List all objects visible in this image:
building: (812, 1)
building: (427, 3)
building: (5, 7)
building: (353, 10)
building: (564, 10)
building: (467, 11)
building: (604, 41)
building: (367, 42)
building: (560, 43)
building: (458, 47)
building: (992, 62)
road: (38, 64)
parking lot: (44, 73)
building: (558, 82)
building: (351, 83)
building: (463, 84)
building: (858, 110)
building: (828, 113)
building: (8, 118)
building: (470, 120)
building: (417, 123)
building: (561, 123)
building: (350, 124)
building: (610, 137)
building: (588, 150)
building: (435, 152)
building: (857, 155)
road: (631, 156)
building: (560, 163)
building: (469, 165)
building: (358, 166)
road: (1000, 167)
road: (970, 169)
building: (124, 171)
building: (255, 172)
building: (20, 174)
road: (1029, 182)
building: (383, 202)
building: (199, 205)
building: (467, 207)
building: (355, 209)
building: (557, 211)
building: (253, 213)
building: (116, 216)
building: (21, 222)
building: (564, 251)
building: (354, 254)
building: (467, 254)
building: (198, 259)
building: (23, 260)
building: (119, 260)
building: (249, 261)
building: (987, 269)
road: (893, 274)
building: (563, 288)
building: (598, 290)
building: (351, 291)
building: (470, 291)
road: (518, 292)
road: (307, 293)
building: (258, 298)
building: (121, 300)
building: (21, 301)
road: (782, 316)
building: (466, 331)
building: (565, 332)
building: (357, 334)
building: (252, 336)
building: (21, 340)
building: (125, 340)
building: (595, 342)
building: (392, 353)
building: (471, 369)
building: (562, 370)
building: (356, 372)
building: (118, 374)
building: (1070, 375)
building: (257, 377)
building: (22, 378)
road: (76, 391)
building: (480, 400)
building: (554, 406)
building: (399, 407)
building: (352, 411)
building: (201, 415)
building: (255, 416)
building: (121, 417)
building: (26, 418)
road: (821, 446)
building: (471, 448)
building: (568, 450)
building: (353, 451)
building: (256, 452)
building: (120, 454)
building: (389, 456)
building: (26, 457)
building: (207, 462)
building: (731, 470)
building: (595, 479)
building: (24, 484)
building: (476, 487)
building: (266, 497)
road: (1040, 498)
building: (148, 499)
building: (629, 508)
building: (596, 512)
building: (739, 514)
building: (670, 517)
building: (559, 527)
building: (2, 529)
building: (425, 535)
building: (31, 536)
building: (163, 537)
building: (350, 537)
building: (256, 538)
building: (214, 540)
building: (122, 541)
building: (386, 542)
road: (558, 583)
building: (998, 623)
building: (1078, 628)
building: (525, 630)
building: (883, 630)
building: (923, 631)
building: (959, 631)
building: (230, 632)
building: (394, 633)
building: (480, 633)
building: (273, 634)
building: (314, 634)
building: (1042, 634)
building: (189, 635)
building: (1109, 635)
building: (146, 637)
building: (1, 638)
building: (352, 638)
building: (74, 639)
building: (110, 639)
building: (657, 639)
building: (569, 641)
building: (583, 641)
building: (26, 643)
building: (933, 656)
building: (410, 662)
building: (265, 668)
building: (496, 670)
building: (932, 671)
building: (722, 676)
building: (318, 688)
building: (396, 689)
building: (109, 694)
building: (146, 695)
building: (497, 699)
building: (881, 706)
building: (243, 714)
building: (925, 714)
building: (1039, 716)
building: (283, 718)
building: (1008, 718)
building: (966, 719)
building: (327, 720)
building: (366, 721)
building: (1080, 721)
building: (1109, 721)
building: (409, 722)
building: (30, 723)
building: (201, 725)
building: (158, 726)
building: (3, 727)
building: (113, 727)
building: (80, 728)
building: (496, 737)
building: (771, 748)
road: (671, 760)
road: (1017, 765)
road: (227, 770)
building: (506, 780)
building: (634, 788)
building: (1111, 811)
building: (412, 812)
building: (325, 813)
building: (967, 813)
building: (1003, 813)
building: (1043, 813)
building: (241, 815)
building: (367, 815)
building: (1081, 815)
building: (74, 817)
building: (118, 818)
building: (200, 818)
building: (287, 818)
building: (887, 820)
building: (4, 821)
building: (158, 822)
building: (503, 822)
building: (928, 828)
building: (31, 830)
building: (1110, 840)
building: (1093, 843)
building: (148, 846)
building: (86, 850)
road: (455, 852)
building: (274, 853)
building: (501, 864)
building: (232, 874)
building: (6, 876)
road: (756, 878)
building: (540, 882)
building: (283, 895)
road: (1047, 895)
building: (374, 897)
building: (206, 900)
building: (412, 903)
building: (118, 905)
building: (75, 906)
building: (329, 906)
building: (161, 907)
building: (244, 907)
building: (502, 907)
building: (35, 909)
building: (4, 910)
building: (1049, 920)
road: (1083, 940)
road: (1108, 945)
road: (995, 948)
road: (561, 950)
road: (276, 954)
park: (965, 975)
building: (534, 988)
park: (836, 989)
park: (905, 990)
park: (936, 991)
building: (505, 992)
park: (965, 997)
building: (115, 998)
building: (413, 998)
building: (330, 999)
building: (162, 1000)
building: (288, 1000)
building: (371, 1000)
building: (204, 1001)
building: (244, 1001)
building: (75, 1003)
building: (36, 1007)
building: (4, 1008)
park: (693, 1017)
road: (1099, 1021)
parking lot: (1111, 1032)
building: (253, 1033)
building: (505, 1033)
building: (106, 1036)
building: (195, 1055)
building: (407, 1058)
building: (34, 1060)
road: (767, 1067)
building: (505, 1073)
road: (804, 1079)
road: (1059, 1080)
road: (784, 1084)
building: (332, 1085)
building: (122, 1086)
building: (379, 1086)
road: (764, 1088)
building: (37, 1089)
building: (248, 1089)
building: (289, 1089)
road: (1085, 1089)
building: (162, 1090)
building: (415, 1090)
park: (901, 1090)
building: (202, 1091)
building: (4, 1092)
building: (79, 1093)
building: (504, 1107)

====

Word for word, restate the entries that appear above.

List all objects visible in this image:
building: (812, 1)
building: (427, 3)
building: (5, 7)
building: (353, 10)
building: (564, 10)
building: (467, 11)
building: (604, 41)
building: (367, 42)
building: (560, 43)
building: (458, 47)
building: (992, 62)
road: (38, 64)
parking lot: (44, 73)
building: (558, 82)
building: (351, 83)
building: (463, 84)
building: (858, 110)
building: (828, 113)
building: (8, 118)
building: (470, 120)
building: (417, 123)
building: (561, 123)
building: (350, 124)
building: (610, 137)
building: (588, 150)
building: (435, 152)
building: (857, 155)
road: (631, 156)
building: (560, 163)
building: (469, 165)
building: (358, 166)
road: (1000, 167)
road: (970, 169)
building: (124, 171)
building: (255, 172)
building: (20, 174)
road: (1029, 182)
building: (383, 202)
building: (199, 205)
building: (467, 207)
building: (355, 209)
building: (557, 211)
building: (253, 213)
building: (116, 216)
building: (21, 222)
building: (564, 251)
building: (354, 254)
building: (467, 254)
building: (198, 259)
building: (23, 260)
building: (119, 260)
building: (249, 261)
building: (987, 269)
road: (893, 274)
building: (563, 288)
building: (598, 290)
building: (351, 291)
building: (470, 291)
road: (518, 292)
road: (307, 293)
building: (258, 298)
building: (121, 300)
building: (21, 301)
road: (782, 316)
building: (466, 331)
building: (565, 332)
building: (357, 334)
building: (252, 336)
building: (21, 340)
building: (125, 340)
building: (595, 342)
building: (392, 353)
building: (471, 369)
building: (562, 370)
building: (356, 372)
building: (118, 374)
building: (1070, 375)
building: (257, 377)
building: (22, 378)
road: (76, 391)
building: (480, 400)
building: (554, 406)
building: (399, 407)
building: (352, 411)
building: (201, 415)
building: (255, 416)
building: (121, 417)
building: (26, 418)
road: (821, 446)
building: (471, 448)
building: (568, 450)
building: (353, 451)
building: (256, 452)
building: (120, 454)
building: (389, 456)
building: (26, 457)
building: (207, 462)
building: (731, 470)
building: (595, 479)
building: (24, 484)
building: (476, 487)
building: (266, 497)
road: (1040, 498)
building: (148, 499)
building: (629, 508)
building: (596, 512)
building: (739, 514)
building: (670, 517)
building: (559, 527)
building: (2, 529)
building: (425, 535)
building: (31, 536)
building: (163, 537)
building: (350, 537)
building: (256, 538)
building: (214, 540)
building: (122, 541)
building: (386, 542)
road: (558, 583)
building: (998, 623)
building: (1078, 628)
building: (525, 630)
building: (883, 630)
building: (923, 631)
building: (959, 631)
building: (230, 632)
building: (394, 633)
building: (480, 633)
building: (273, 634)
building: (314, 634)
building: (1042, 634)
building: (189, 635)
building: (1109, 635)
building: (146, 637)
building: (1, 638)
building: (352, 638)
building: (74, 639)
building: (110, 639)
building: (657, 639)
building: (569, 641)
building: (583, 641)
building: (26, 643)
building: (933, 656)
building: (410, 662)
building: (265, 668)
building: (496, 670)
building: (932, 671)
building: (722, 676)
building: (318, 688)
building: (396, 689)
building: (109, 694)
building: (146, 695)
building: (497, 699)
building: (881, 706)
building: (243, 714)
building: (925, 714)
building: (1039, 716)
building: (283, 718)
building: (1008, 718)
building: (966, 719)
building: (327, 720)
building: (366, 721)
building: (1080, 721)
building: (1109, 721)
building: (409, 722)
building: (30, 723)
building: (201, 725)
building: (158, 726)
building: (3, 727)
building: (113, 727)
building: (80, 728)
building: (496, 737)
building: (771, 748)
road: (671, 760)
road: (1017, 765)
road: (227, 770)
building: (506, 780)
building: (634, 788)
building: (1111, 811)
building: (412, 812)
building: (325, 813)
building: (967, 813)
building: (1003, 813)
building: (1043, 813)
building: (241, 815)
building: (367, 815)
building: (1081, 815)
building: (74, 817)
building: (118, 818)
building: (200, 818)
building: (287, 818)
building: (887, 820)
building: (4, 821)
building: (158, 822)
building: (503, 822)
building: (928, 828)
building: (31, 830)
building: (1110, 840)
building: (1093, 843)
building: (148, 846)
building: (86, 850)
road: (455, 852)
building: (274, 853)
building: (501, 864)
building: (232, 874)
building: (6, 876)
road: (756, 878)
building: (540, 882)
building: (283, 895)
road: (1047, 895)
building: (374, 897)
building: (206, 900)
building: (412, 903)
building: (118, 905)
building: (75, 906)
building: (329, 906)
building: (161, 907)
building: (244, 907)
building: (502, 907)
building: (35, 909)
building: (4, 910)
building: (1049, 920)
road: (1083, 940)
road: (1108, 945)
road: (995, 948)
road: (561, 950)
road: (276, 954)
park: (965, 975)
building: (534, 988)
park: (836, 989)
park: (905, 990)
park: (936, 991)
building: (505, 992)
park: (965, 997)
building: (115, 998)
building: (413, 998)
building: (330, 999)
building: (162, 1000)
building: (288, 1000)
building: (371, 1000)
building: (204, 1001)
building: (244, 1001)
building: (75, 1003)
building: (36, 1007)
building: (4, 1008)
park: (693, 1017)
road: (1099, 1021)
parking lot: (1111, 1032)
building: (253, 1033)
building: (505, 1033)
building: (106, 1036)
building: (195, 1055)
building: (407, 1058)
building: (34, 1060)
road: (767, 1067)
building: (505, 1073)
road: (804, 1079)
road: (1059, 1080)
road: (784, 1084)
building: (332, 1085)
building: (122, 1086)
building: (379, 1086)
road: (764, 1088)
building: (37, 1089)
building: (248, 1089)
building: (289, 1089)
road: (1085, 1089)
building: (162, 1090)
building: (415, 1090)
park: (901, 1090)
building: (202, 1091)
building: (4, 1092)
building: (79, 1093)
building: (504, 1107)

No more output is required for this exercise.